Going through the listing below, work out how many lines include "grey" and give that number by itself.

-- Data --
- - - -
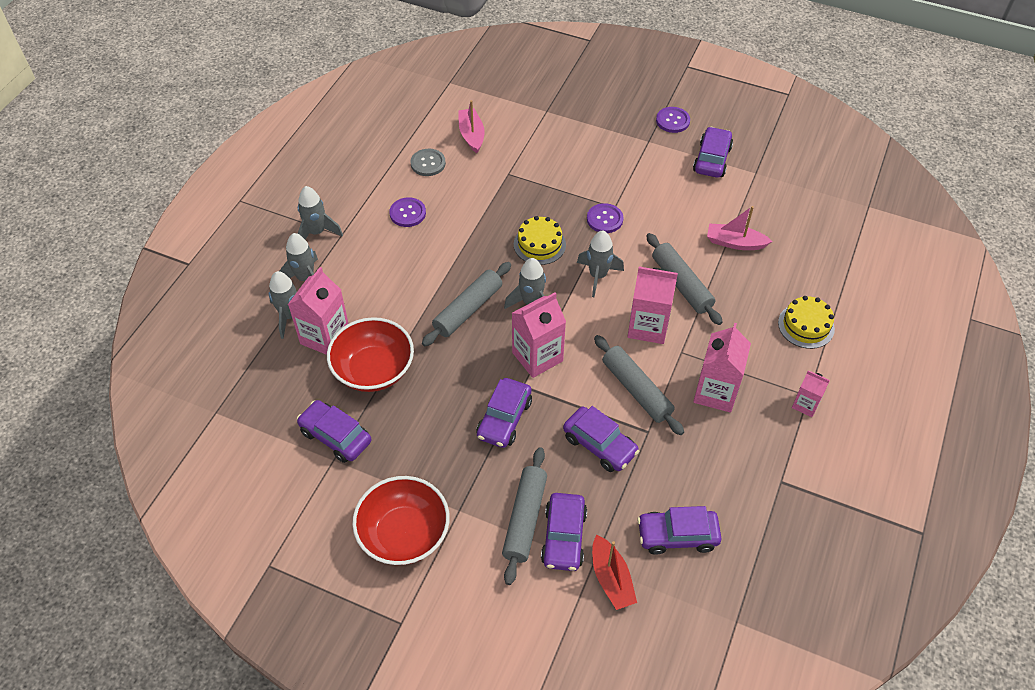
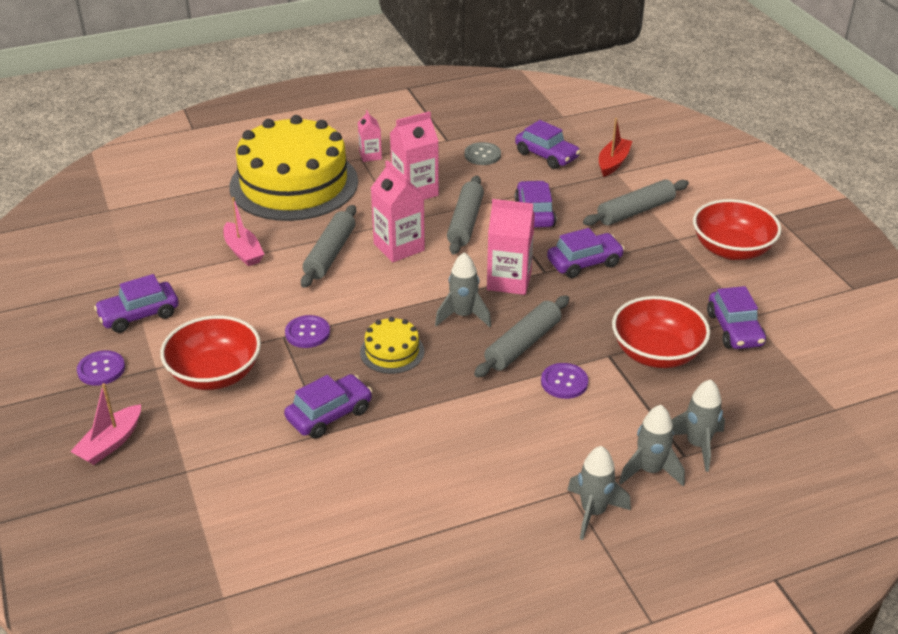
camera: 135 degrees left, 15 degrees down
(325, 337) = (678, 405): pink carton -> none
(407, 213) = (475, 465): purple button -> purple button (564, 382)
(428, 163) = (387, 505): grey button -> grey button (482, 155)
(468, 309) = (522, 344): grey rolling pin -> grey rolling pin turned 45 degrees counterclockwise
(471, 135) = (299, 503): pink boat -> pink boat (110, 443)
(563, 537) = (620, 191): purple car -> purple car (329, 414)
(598, 276) = (382, 299): grey rocket -> none
(613, 160) = (215, 374): none -> red bowl
(806, 325) = (294, 184): yellow cake -> yellow cake, size x2.39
- - - -
-- Written solution --
3